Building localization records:
+ + + +

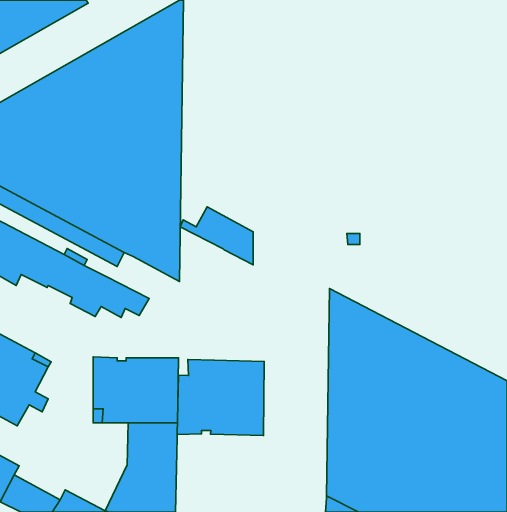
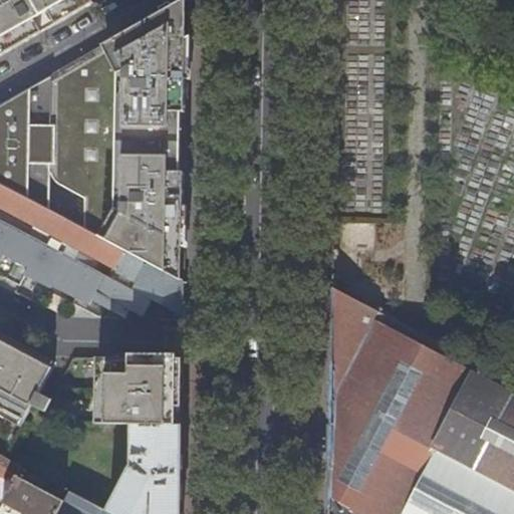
building: [180,207,253,265] -> [106,257,180,315]
building: [177,360,264,435] -> none

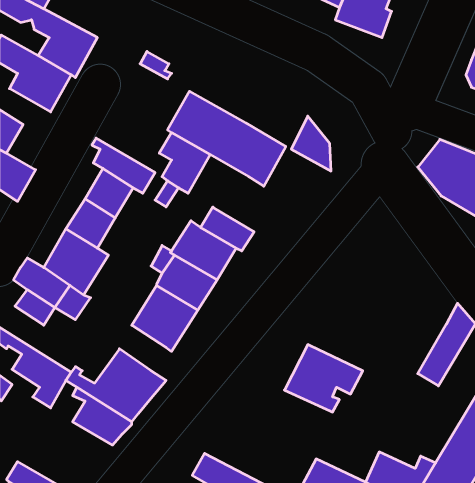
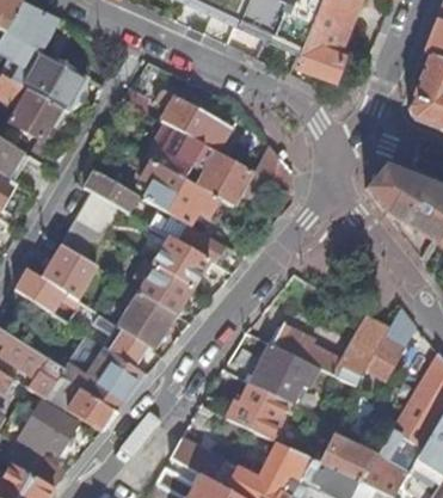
building: none -> [155,88,230,150]
building: none -> [167,178,220,225]
building: none -> [85,307,148,365]
building: none -> [273,313,392,385]
building: none -> [227,382,290,438]
building: none -> [21,400,79,457]

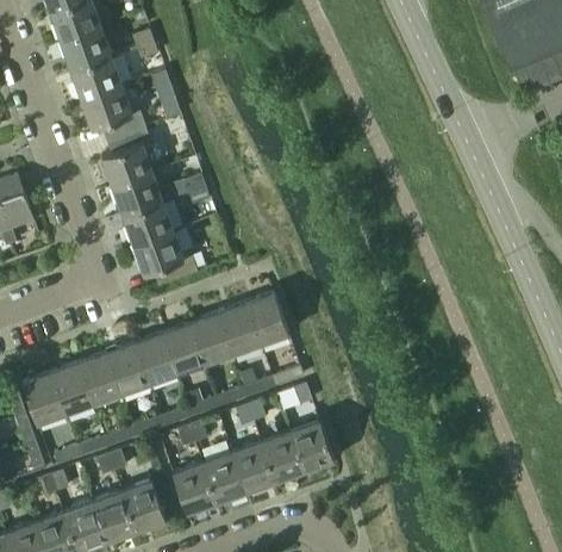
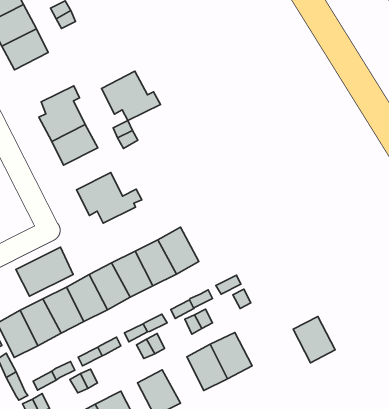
building: [81,85,145,139] -> [101,71,160,121]
building: [121,200,174,244] -> none
building: [244,293,288,345] -> none
building: none -> [16,247,73,296]
building: [289,420,333,471] -> [293,316,335,363]
building: [201,451,245,502] -> none

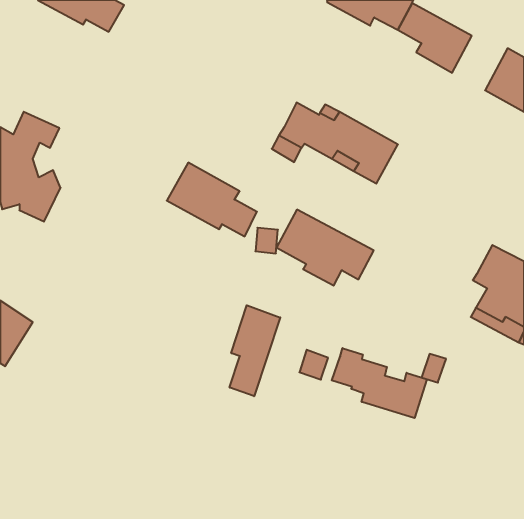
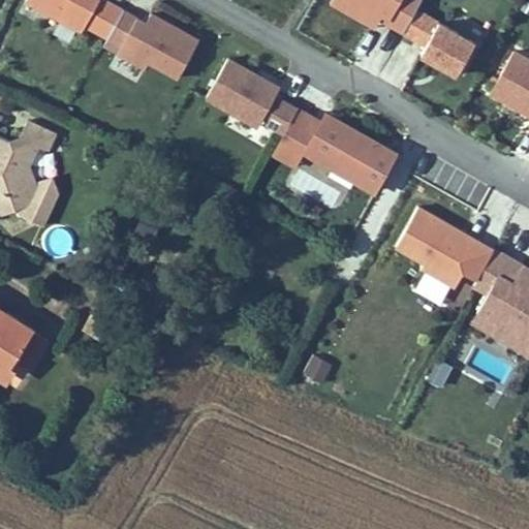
building: none -> [110,10,200,77]
building: [167,163,257,236] -> [208,59,299,133]
building: [276,210,374,286] -> [398,211,496,287]
building: [230,305,280,396] -> none
building: [332,348,427,418] -> none

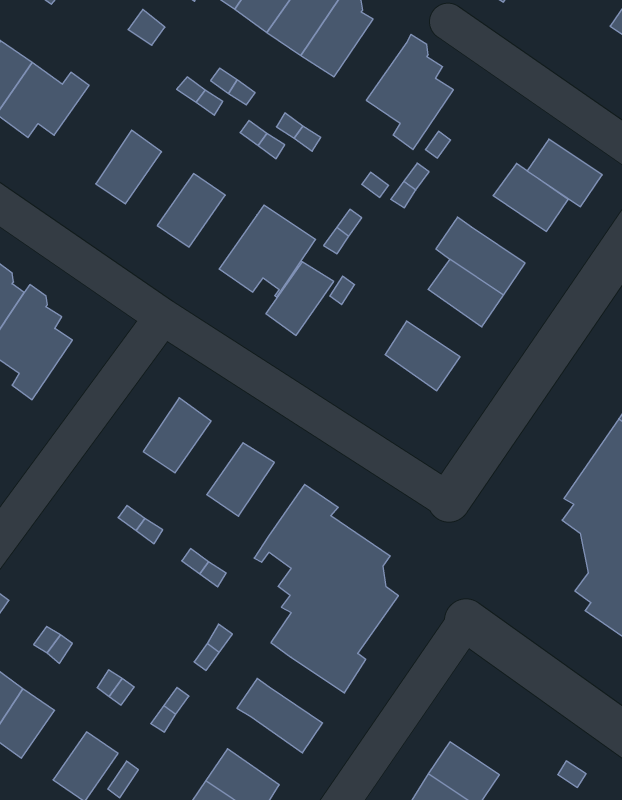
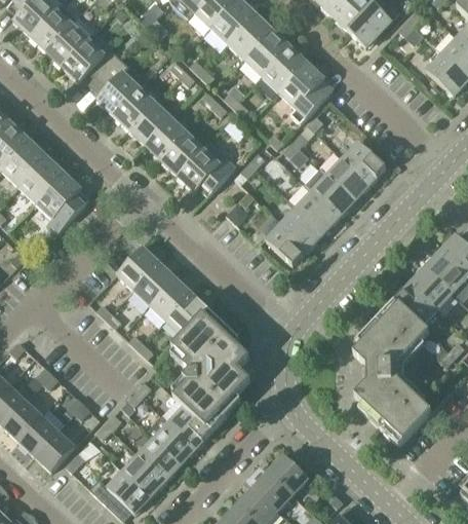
building: none -> [261,41,306,91]
building: none -> [93,58,139,115]
building: [527,139,602,207] -> [326,158,369,200]
building: none -> [128,103,170,145]
building: [266,262,334,335] -> [161,134,203,176]
building: none -> [280,207,323,249]
building: none -> [132,263,174,305]
building: none -> [165,293,206,335]
building: none -> [167,407,210,448]
building: none -> [267,454,308,494]
building: none -> [17,416,57,456]
building: none -> [138,438,181,480]

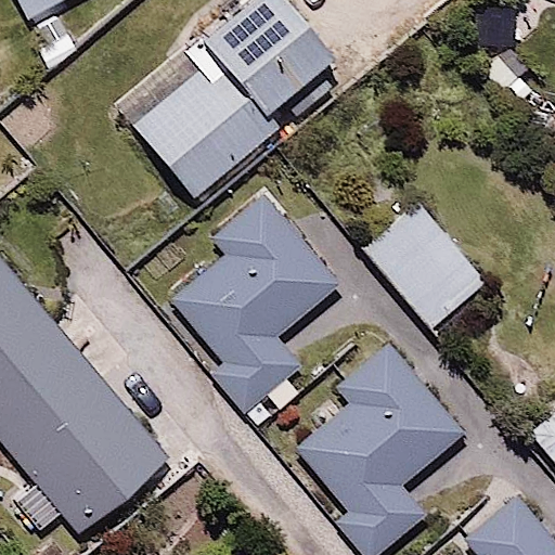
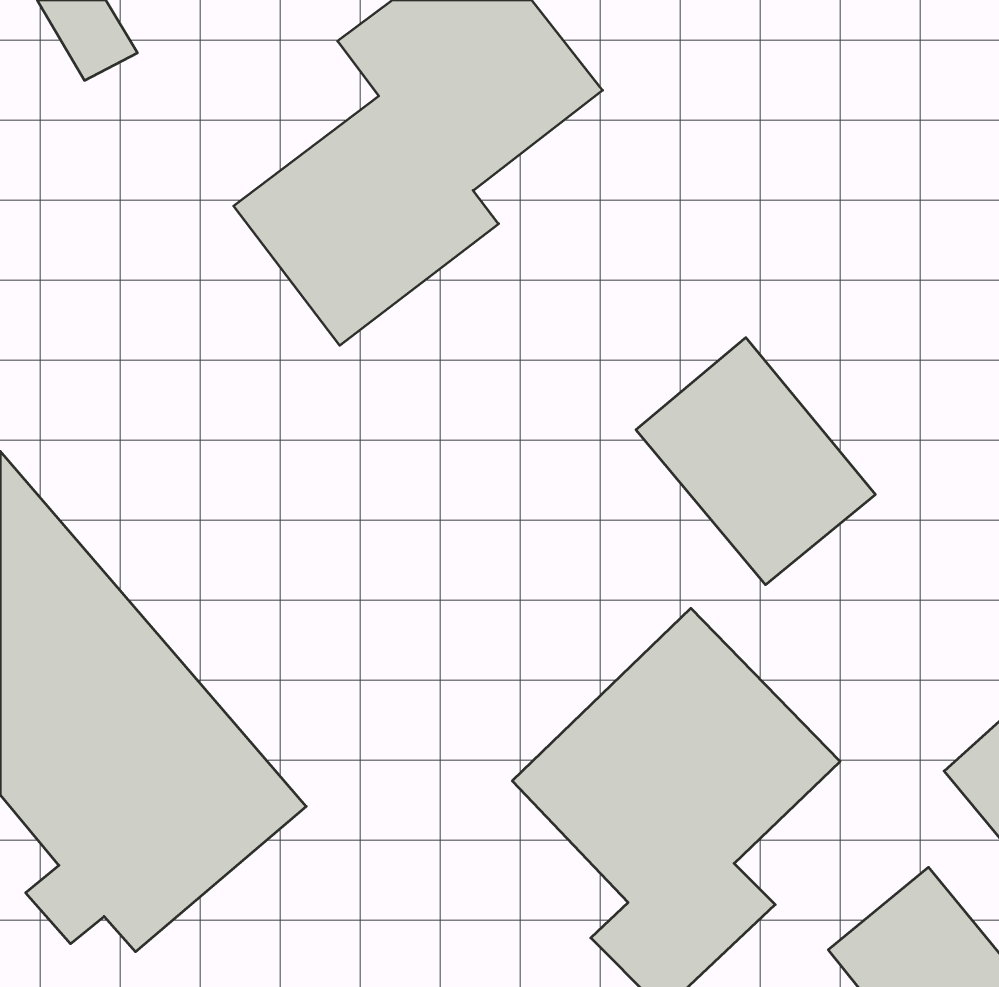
building: [170,194,337,435] -> none

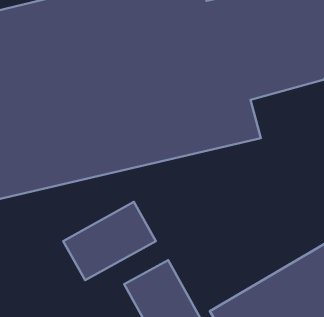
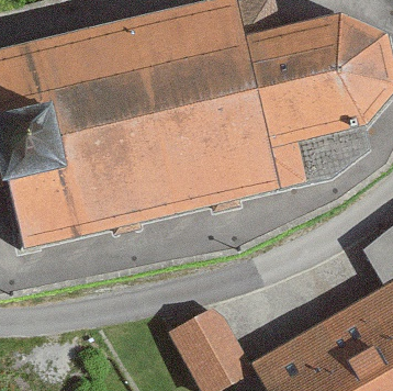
building: [63,202,156,280] -> none

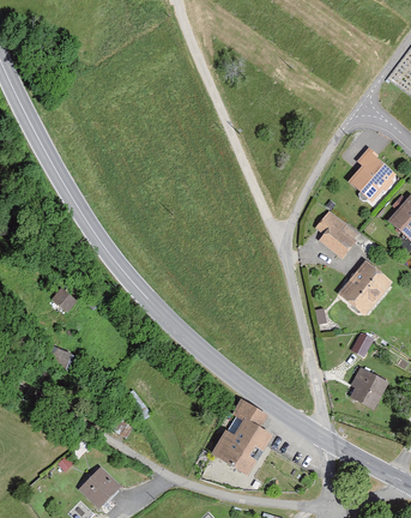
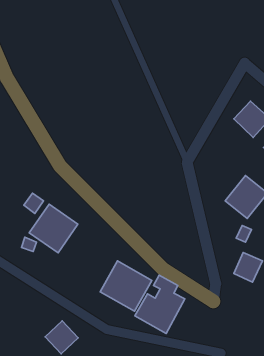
building: [310,205,359,253] -> none
building: none -> [29,204,78,253]
building: none -> [100,261,152,311]

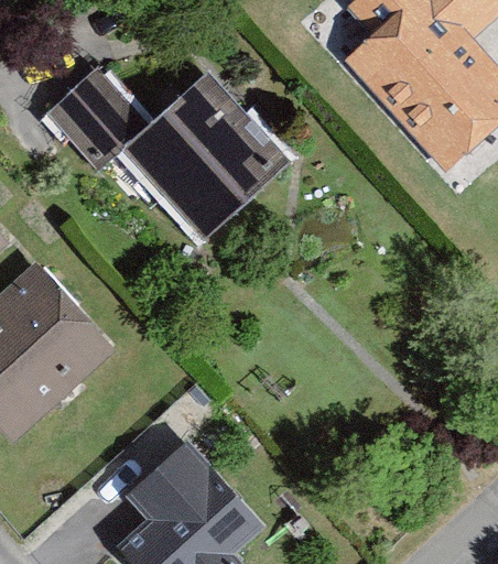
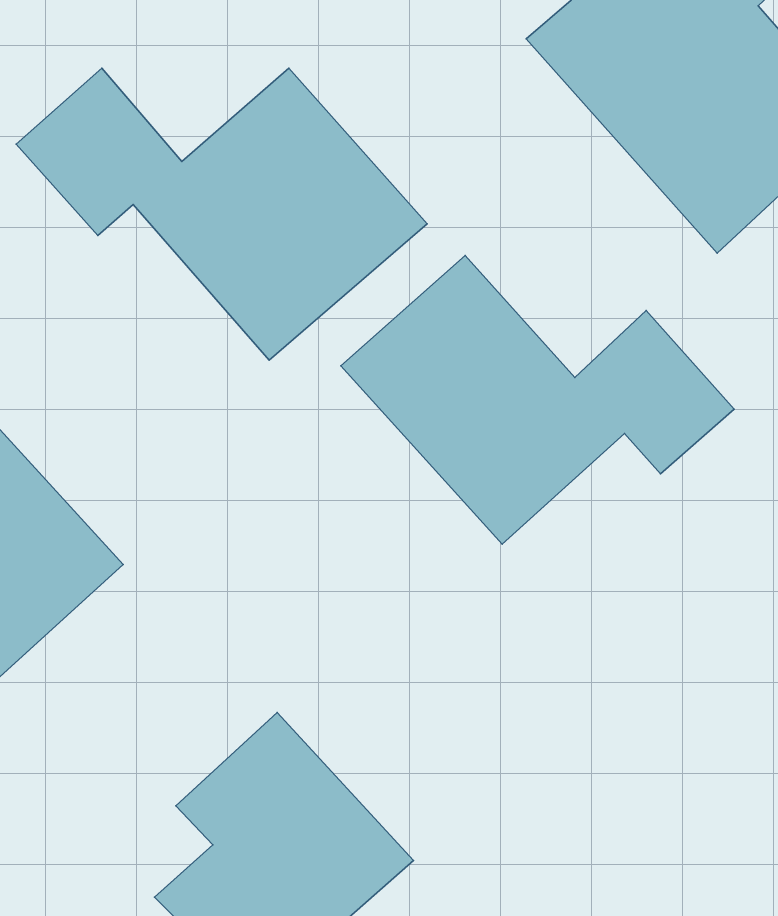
building: none -> [341,255,734,544]

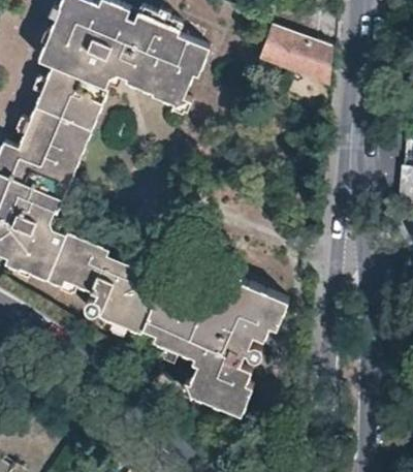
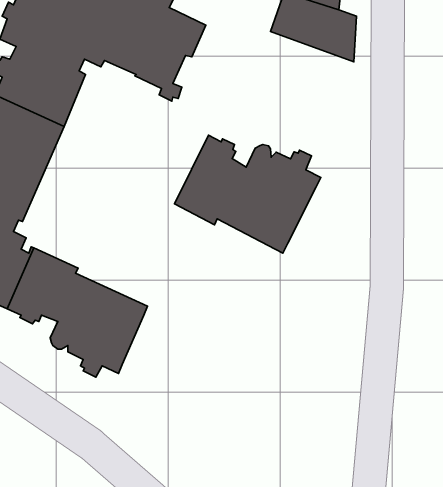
building: none -> [174,135,321,253]
building: [141,275,284,415] -> none

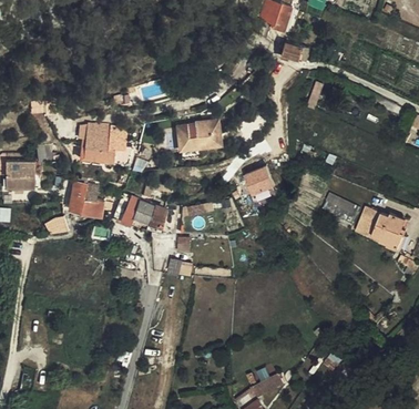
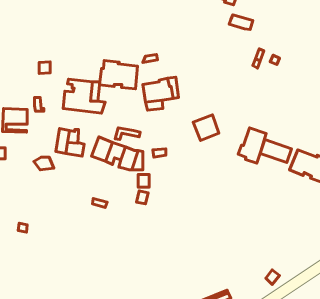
building: none -> [99,60,138,89]
building: none -> [238,128,266,163]

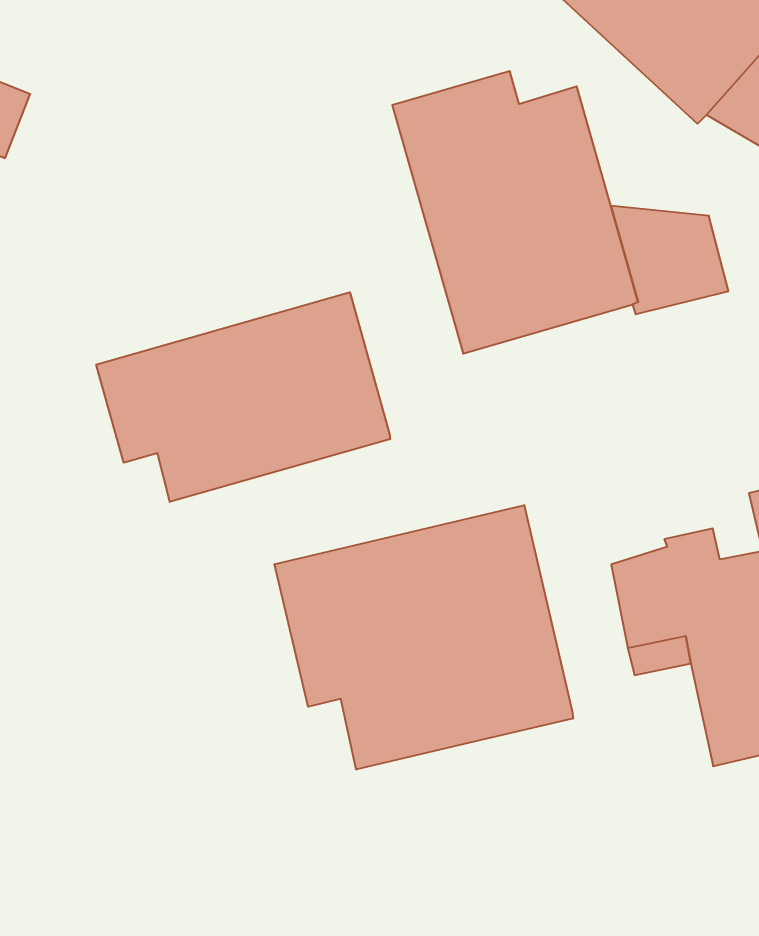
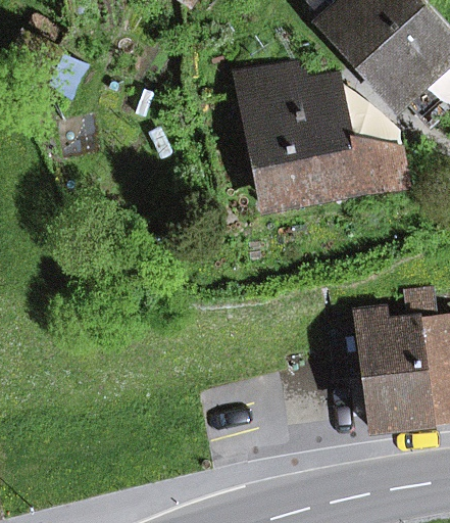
building: [96,292,390,502] -> none
building: [275,505,573,770] -> none

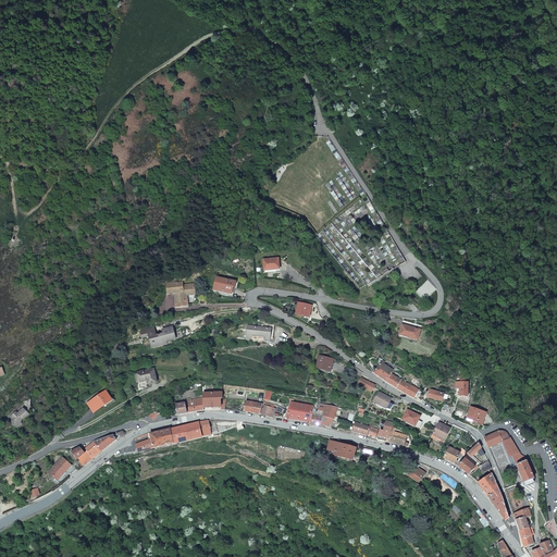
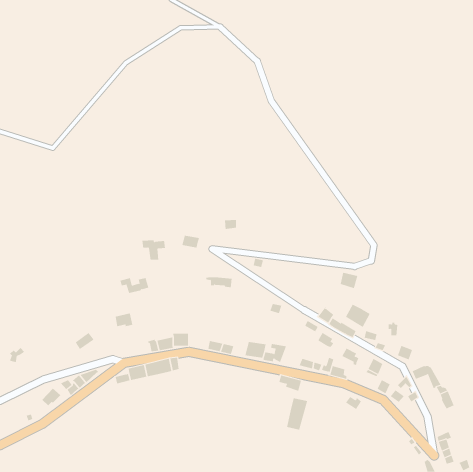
building: none -> [345,304,371,328]
building: none -> [287,397,308,431]
building: [478,472,509,519] -> none

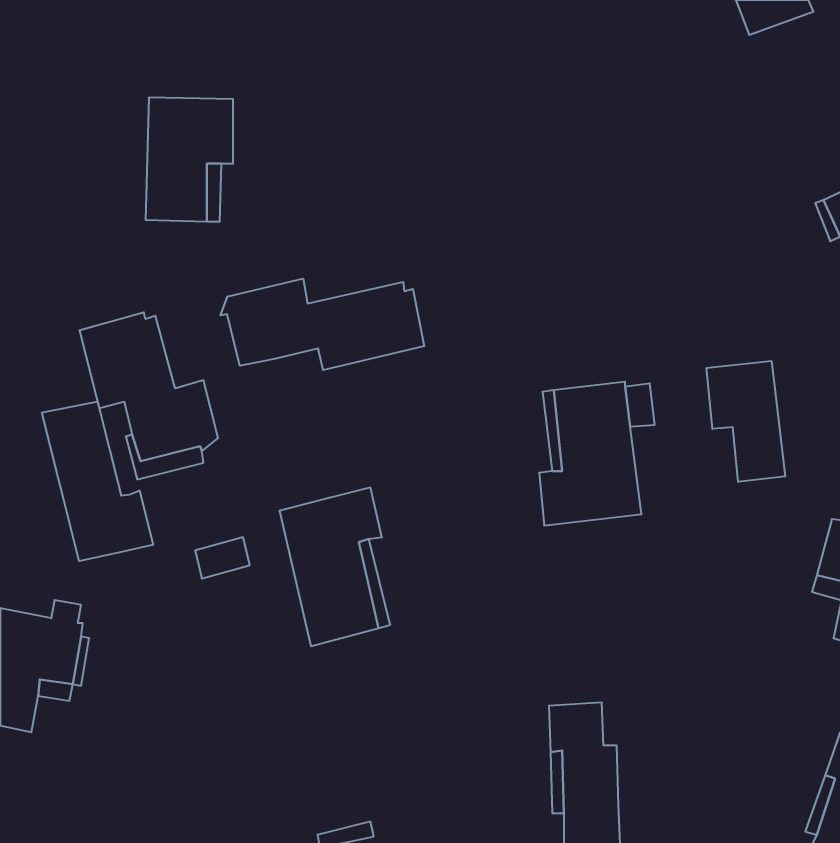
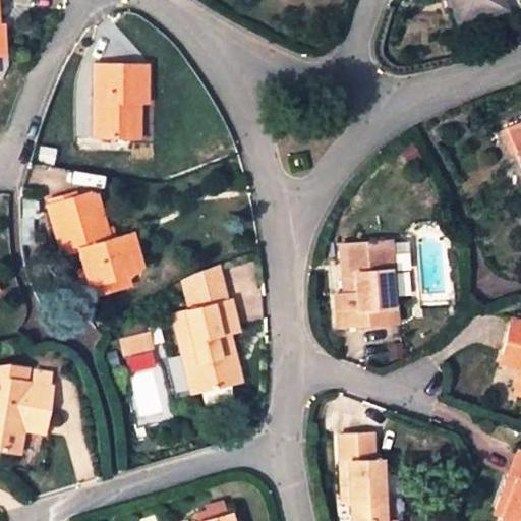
building: [220,279,424,370] -> none
building: [707,361,785,482] -> none
building: [42,401,153,561] -> none
building: none -> [198,263,231,307]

+ + + +

#### Your objective:
Leaving every picture out, output the data exactly as it stands.

#### The answer:
building: [180,207,253,265] -> [106,257,180,315]
building: [177,360,264,435] -> none

building: none -> [155,88,230,150]
building: none -> [167,178,220,225]
building: none -> [85,307,148,365]
building: none -> [273,313,392,385]
building: none -> [227,382,290,438]
building: none -> [21,400,79,457]

building: [81,85,145,139] -> [101,71,160,121]
building: [121,200,174,244] -> none
building: [244,293,288,345] -> none
building: none -> [16,247,73,296]
building: [289,420,333,471] -> [293,316,335,363]
building: [201,451,245,502] -> none

building: none -> [110,10,200,77]
building: [167,163,257,236] -> [208,59,299,133]
building: [276,210,374,286] -> [398,211,496,287]
building: [230,305,280,396] -> none
building: [332,348,427,418] -> none

building: none -> [261,41,306,91]
building: none -> [93,58,139,115]
building: [527,139,602,207] -> [326,158,369,200]
building: none -> [128,103,170,145]
building: [266,262,334,335] -> [161,134,203,176]
building: none -> [280,207,323,249]
building: none -> [132,263,174,305]
building: none -> [165,293,206,335]
building: none -> [167,407,210,448]
building: none -> [267,454,308,494]
building: none -> [17,416,57,456]
building: none -> [138,438,181,480]

building: [170,194,337,435] -> none

building: [63,202,156,280] -> none

building: [310,205,359,253] -> none
building: none -> [29,204,78,253]
building: none -> [100,261,152,311]

building: none -> [341,255,734,544]

building: none -> [174,135,321,253]
building: [141,275,284,415] -> none

building: none -> [99,60,138,89]
building: none -> [238,128,266,163]

building: [96,292,390,502] -> none
building: [275,505,573,770] -> none

building: none -> [345,304,371,328]
building: none -> [287,397,308,431]
building: [478,472,509,519] -> none

building: [220,279,424,370] -> none
building: [707,361,785,482] -> none
building: [42,401,153,561] -> none
building: none -> [198,263,231,307]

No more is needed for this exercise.